__WHAT THE EXERCISE ASKS__:
What to return is the tail of the data, from the line that contains "C104: 10nF (GND, VA) -> 10nF (+24V, GND)" down to the last line, copied exactly.

__Stored records__:
◇ ◇ ◇ ◇ ◇

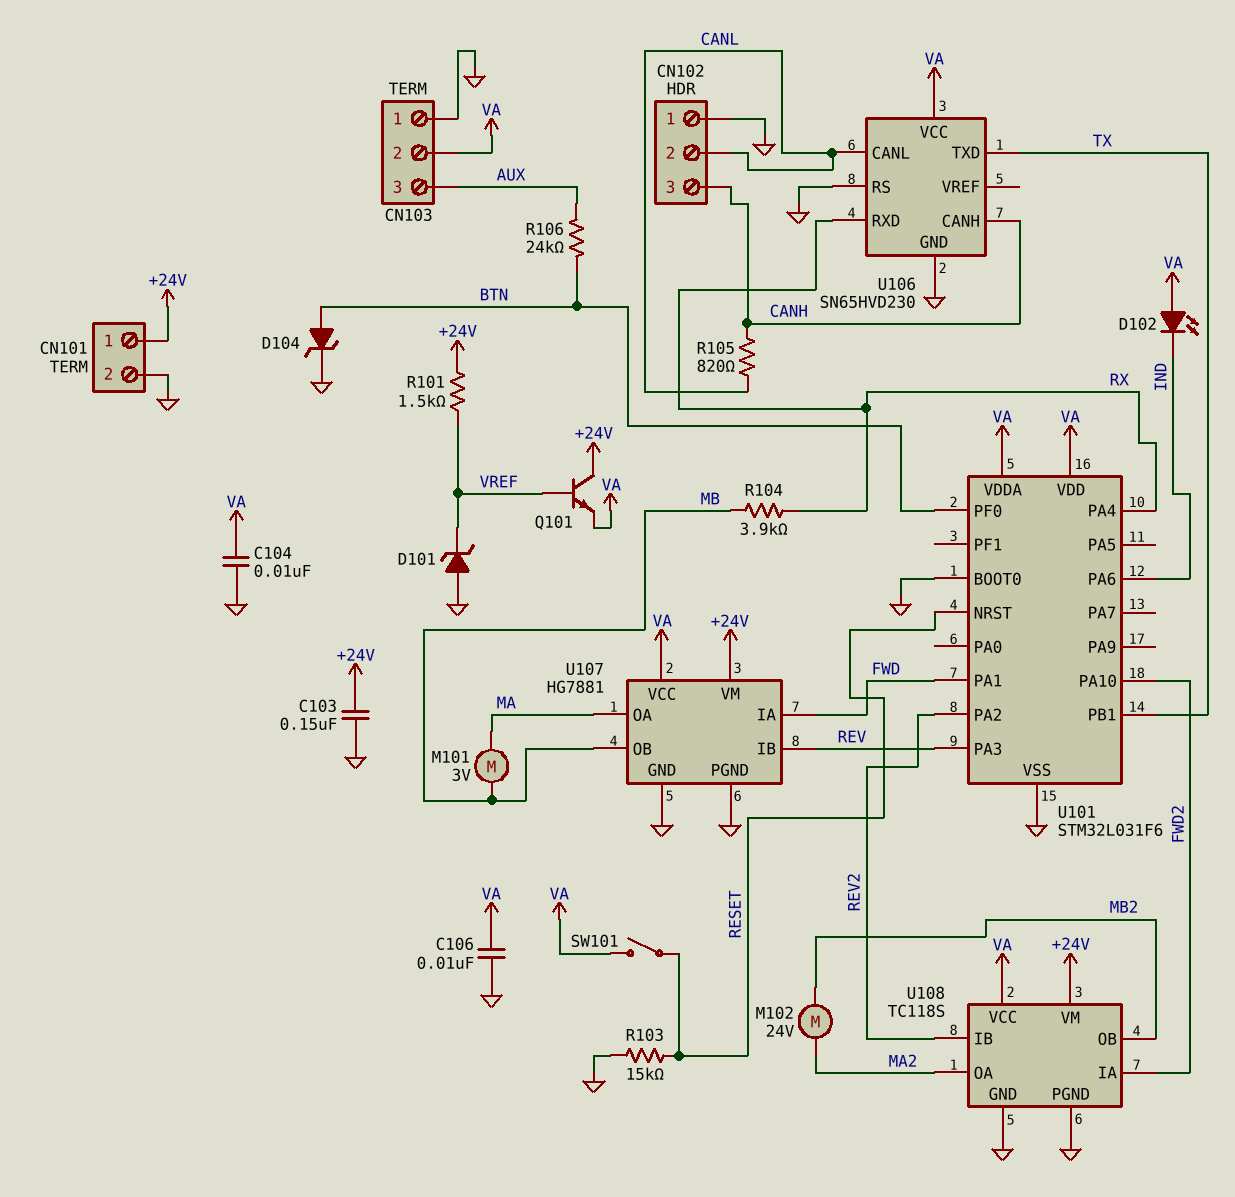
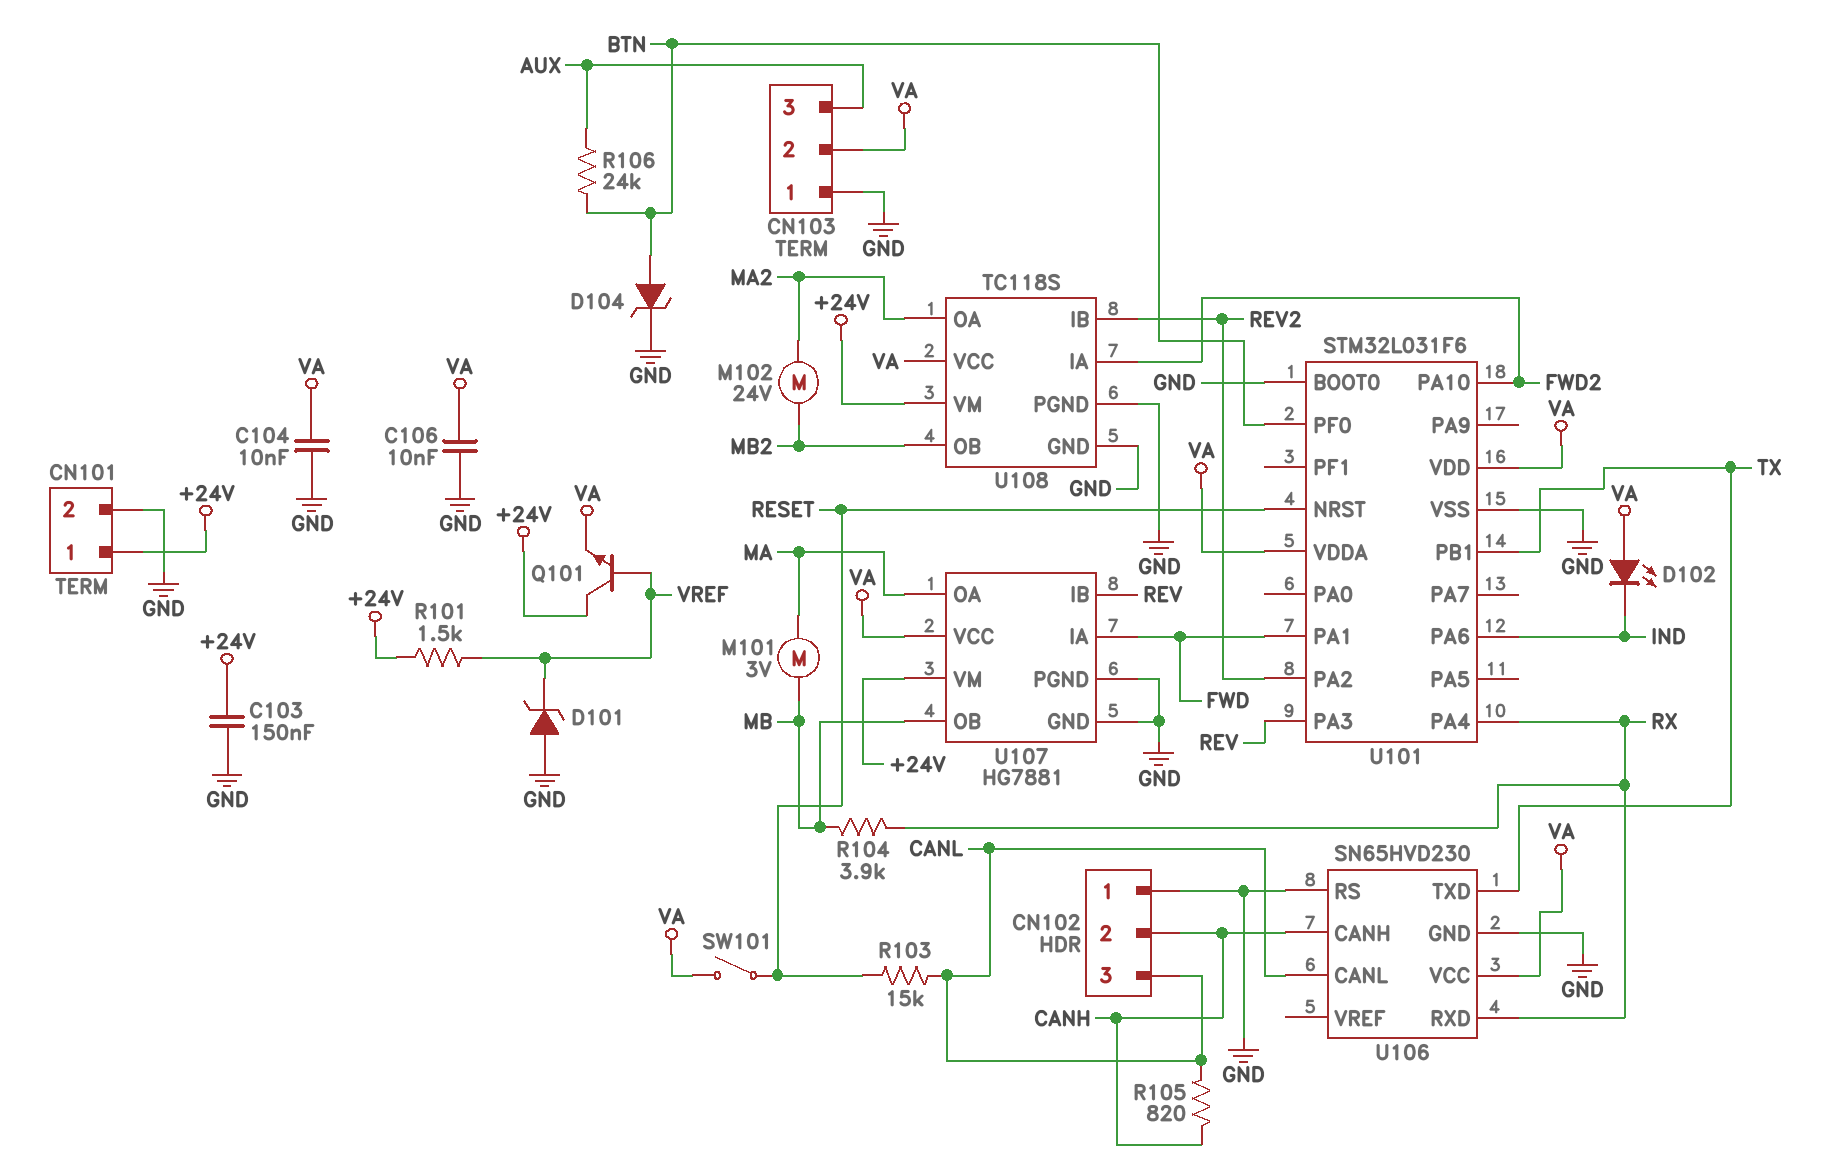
CN102 pin 2: CANL -> CANH
CN102 pin 3: CANH -> CANL
R103: 15k (GND, RESET) -> 15k (CANL, RESET)

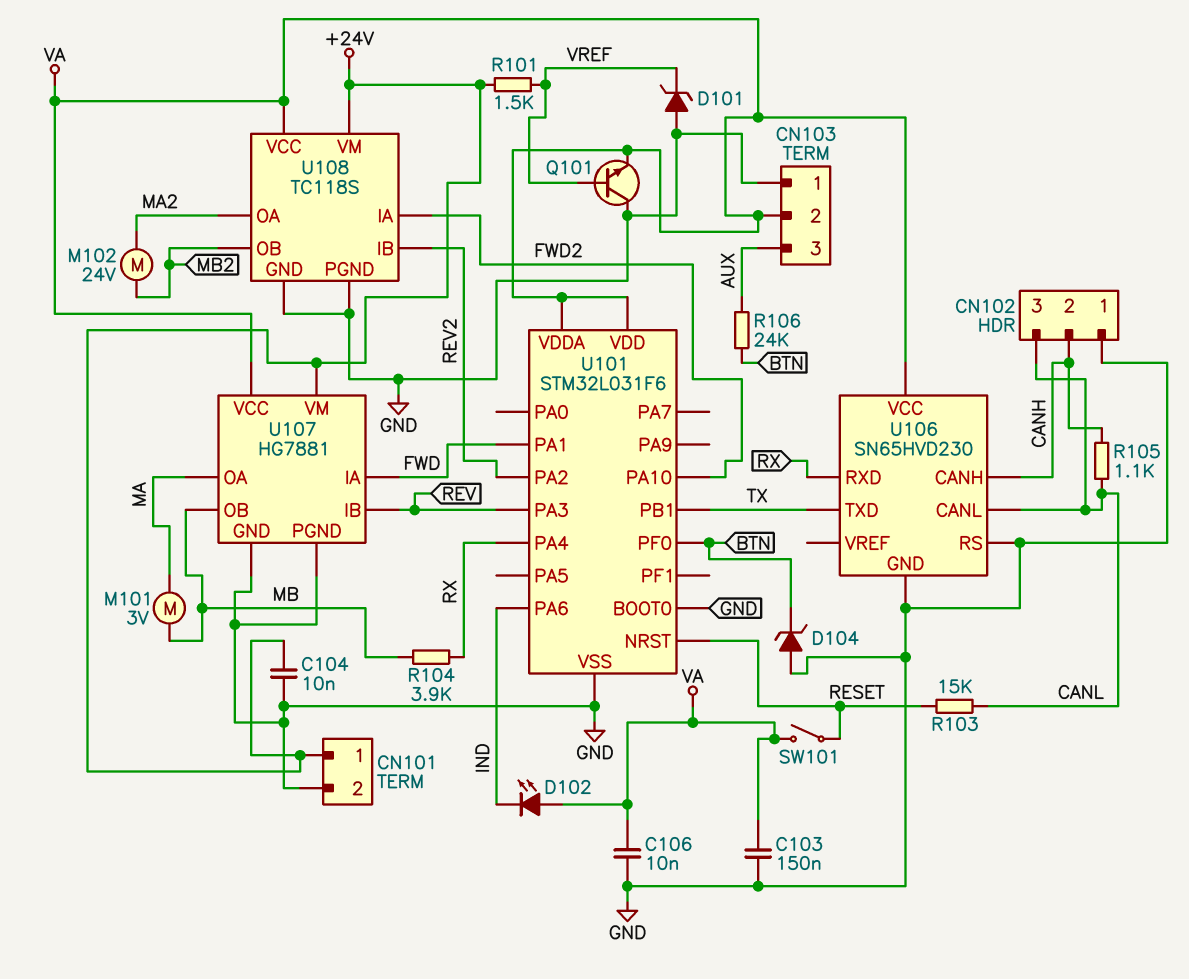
C103: 150nF (+24V, GND) -> 150nF (GND, VA)
C104: 10nF (GND, VA) -> 10nF (+24V, GND)
D104: zener (A BTN, K GND) -> zener (A GND, K BTN)
Q101: NPN (B VREF, C +24V, E VA) -> NPN (B VREF, C GND, E VA)
R105: 820 (CANH, CANL) -> 1.1k (CANH, CANL)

◇ ◇ ◇ ◇ ◇

__RESPONSE__:
C104: 10nF (GND, VA) -> 10nF (+24V, GND)
D104: zener (A BTN, K GND) -> zener (A GND, K BTN)
Q101: NPN (B VREF, C +24V, E VA) -> NPN (B VREF, C GND, E VA)
R105: 820 (CANH, CANL) -> 1.1k (CANH, CANL)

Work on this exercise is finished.